## RECORDS SUPPLIED
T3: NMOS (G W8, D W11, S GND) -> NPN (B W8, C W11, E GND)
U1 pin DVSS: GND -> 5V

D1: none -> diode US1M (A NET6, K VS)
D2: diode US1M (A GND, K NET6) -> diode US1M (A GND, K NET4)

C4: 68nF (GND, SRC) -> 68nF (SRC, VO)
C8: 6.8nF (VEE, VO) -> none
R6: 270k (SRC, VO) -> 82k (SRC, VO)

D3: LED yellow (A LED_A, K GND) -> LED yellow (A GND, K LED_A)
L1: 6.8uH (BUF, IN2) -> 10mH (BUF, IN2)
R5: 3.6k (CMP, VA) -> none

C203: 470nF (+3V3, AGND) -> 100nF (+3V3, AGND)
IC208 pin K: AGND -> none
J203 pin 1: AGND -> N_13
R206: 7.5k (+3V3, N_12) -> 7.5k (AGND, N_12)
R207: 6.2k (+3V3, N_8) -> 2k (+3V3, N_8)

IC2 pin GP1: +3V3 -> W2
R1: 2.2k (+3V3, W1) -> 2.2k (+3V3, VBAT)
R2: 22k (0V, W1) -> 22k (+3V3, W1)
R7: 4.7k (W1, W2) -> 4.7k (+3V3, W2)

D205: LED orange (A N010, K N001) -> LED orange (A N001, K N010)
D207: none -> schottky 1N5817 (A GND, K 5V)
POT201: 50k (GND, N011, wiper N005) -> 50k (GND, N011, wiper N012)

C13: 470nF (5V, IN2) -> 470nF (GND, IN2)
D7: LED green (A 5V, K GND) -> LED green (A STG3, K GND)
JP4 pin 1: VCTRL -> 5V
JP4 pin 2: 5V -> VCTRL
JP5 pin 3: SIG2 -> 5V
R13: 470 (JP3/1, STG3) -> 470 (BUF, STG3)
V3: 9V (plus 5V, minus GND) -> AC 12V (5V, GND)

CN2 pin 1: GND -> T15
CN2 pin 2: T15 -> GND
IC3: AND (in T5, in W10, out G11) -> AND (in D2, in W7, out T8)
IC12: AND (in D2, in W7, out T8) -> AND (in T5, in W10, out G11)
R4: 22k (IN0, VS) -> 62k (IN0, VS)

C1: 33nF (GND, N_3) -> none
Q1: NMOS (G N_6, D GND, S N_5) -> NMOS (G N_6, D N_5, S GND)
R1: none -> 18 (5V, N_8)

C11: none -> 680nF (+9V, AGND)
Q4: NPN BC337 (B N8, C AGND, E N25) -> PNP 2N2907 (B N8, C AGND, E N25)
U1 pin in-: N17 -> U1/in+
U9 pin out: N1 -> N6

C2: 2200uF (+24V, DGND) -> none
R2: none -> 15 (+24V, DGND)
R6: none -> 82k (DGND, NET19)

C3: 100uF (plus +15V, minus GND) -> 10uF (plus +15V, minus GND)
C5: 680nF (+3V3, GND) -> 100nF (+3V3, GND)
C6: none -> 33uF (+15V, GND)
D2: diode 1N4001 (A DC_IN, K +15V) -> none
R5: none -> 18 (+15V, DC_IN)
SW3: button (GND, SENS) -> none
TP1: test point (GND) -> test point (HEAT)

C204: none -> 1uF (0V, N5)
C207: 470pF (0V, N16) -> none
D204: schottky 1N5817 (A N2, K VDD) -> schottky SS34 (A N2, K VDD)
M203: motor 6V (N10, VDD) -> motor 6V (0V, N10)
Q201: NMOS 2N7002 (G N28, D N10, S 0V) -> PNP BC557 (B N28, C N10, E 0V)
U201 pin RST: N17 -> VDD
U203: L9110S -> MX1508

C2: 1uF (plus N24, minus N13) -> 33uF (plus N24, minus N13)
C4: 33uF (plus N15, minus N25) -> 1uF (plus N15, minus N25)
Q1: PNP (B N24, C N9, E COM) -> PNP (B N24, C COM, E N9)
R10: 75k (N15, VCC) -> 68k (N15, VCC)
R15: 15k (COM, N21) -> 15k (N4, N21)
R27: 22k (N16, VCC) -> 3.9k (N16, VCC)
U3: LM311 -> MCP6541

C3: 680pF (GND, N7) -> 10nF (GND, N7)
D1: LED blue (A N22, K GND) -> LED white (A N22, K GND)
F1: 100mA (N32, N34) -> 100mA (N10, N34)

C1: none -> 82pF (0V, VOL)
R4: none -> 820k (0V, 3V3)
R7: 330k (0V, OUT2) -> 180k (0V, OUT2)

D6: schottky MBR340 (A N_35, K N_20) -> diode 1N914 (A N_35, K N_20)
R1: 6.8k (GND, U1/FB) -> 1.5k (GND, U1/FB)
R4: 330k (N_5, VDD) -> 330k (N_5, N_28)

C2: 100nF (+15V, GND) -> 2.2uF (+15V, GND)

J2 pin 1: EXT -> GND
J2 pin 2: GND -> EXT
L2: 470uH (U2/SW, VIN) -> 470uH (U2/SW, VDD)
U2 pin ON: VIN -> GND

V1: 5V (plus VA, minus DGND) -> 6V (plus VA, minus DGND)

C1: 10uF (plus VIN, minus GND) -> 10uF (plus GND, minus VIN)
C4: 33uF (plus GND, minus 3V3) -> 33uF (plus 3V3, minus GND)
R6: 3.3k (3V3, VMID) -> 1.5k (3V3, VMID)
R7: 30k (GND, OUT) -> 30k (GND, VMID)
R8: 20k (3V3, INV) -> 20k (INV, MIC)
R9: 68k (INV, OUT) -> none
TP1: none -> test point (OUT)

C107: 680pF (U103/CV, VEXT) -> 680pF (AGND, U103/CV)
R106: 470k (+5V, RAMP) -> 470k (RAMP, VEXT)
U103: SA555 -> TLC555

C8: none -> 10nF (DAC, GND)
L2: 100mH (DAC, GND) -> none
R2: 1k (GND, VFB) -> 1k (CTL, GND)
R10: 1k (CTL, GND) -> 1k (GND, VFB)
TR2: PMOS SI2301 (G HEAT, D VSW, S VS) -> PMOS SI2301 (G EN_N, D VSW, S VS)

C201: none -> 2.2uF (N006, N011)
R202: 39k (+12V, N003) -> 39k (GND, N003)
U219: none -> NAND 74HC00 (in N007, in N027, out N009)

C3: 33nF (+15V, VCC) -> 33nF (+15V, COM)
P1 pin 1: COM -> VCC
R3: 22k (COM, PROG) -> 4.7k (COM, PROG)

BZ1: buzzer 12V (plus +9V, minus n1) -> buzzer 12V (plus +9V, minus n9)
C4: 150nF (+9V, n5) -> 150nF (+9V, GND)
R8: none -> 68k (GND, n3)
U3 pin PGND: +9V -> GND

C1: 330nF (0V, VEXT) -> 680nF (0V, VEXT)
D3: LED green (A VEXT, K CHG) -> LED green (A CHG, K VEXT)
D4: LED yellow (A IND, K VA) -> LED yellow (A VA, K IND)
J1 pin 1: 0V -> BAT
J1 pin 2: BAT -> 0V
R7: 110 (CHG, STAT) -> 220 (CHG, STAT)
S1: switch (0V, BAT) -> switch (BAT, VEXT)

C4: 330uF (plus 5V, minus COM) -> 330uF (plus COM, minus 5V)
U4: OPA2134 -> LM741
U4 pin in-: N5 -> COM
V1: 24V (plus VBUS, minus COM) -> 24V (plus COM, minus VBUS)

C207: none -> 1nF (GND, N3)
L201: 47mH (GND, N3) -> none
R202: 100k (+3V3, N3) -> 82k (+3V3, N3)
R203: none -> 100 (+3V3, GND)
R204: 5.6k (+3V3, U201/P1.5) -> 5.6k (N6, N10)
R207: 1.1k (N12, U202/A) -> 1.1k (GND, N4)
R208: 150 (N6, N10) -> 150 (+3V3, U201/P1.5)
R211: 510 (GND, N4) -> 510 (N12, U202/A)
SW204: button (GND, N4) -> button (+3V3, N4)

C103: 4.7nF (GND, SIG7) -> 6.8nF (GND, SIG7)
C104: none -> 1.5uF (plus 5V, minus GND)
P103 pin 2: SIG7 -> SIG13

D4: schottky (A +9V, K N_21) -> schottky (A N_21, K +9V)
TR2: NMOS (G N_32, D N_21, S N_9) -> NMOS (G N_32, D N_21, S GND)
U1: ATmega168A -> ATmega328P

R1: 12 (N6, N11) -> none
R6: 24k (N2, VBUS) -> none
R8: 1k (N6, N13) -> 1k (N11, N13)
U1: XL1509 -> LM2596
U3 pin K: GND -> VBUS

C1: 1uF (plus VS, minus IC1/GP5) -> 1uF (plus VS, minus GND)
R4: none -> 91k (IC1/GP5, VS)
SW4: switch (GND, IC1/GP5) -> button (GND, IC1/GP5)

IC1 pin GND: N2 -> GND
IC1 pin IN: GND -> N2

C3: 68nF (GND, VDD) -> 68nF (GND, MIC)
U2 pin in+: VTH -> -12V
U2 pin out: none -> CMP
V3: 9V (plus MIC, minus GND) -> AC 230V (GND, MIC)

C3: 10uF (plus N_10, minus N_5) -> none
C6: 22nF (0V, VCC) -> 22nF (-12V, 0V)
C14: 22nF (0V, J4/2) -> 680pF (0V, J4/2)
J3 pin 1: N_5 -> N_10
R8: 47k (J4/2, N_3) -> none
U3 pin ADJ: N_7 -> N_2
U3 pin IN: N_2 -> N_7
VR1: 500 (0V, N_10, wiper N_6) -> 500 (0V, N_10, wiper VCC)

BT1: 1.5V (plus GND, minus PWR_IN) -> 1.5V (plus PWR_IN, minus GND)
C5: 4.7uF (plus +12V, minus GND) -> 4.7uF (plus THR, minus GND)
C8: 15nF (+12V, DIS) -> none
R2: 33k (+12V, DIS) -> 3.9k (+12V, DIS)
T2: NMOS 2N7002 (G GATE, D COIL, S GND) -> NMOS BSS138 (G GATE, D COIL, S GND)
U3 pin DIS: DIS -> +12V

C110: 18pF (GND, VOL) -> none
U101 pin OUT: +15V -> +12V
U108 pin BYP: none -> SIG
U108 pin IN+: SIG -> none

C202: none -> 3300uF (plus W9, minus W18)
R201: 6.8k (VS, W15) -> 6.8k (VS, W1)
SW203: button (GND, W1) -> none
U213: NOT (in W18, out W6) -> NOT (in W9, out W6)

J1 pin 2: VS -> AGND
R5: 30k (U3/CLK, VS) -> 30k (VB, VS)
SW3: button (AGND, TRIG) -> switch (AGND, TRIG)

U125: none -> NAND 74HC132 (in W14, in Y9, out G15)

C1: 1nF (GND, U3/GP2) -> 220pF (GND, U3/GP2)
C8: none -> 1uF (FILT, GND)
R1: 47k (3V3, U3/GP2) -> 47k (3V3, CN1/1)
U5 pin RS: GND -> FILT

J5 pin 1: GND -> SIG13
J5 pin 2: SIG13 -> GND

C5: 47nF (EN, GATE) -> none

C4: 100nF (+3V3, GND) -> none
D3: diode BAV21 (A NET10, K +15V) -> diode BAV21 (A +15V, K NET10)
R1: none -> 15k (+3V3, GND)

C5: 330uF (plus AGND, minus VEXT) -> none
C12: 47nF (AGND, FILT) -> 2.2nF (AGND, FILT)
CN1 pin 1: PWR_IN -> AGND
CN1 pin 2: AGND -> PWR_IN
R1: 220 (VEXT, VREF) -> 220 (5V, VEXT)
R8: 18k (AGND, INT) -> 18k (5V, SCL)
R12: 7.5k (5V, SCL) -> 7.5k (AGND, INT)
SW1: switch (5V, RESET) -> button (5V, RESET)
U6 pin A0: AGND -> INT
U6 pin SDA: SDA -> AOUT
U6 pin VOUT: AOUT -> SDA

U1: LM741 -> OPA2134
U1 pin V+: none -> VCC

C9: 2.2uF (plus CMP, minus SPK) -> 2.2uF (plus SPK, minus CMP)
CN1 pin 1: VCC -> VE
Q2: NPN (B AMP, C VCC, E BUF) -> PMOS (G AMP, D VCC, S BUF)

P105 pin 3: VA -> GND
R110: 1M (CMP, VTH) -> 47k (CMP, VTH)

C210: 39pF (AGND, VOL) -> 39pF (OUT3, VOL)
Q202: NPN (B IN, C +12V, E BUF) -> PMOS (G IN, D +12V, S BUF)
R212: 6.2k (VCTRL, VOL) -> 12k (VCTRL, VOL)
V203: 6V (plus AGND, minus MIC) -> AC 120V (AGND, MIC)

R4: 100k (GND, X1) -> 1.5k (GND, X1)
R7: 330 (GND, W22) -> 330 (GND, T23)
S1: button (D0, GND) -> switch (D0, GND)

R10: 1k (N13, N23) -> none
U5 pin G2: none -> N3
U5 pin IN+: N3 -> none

## EXERCISE BRIEF
Repeat, character for character, the lines of the material above from the line with "J2 pin 2: GND -> EXT" through the line with "R2: 1k (GND, VFB) -> 1k (CTL, GND)".

## SOLVED EXERCISE
J2 pin 2: GND -> EXT
L2: 470uH (U2/SW, VIN) -> 470uH (U2/SW, VDD)
U2 pin ON: VIN -> GND

V1: 5V (plus VA, minus DGND) -> 6V (plus VA, minus DGND)

C1: 10uF (plus VIN, minus GND) -> 10uF (plus GND, minus VIN)
C4: 33uF (plus GND, minus 3V3) -> 33uF (plus 3V3, minus GND)
R6: 3.3k (3V3, VMID) -> 1.5k (3V3, VMID)
R7: 30k (GND, OUT) -> 30k (GND, VMID)
R8: 20k (3V3, INV) -> 20k (INV, MIC)
R9: 68k (INV, OUT) -> none
TP1: none -> test point (OUT)

C107: 680pF (U103/CV, VEXT) -> 680pF (AGND, U103/CV)
R106: 470k (+5V, RAMP) -> 470k (RAMP, VEXT)
U103: SA555 -> TLC555

C8: none -> 10nF (DAC, GND)
L2: 100mH (DAC, GND) -> none
R2: 1k (GND, VFB) -> 1k (CTL, GND)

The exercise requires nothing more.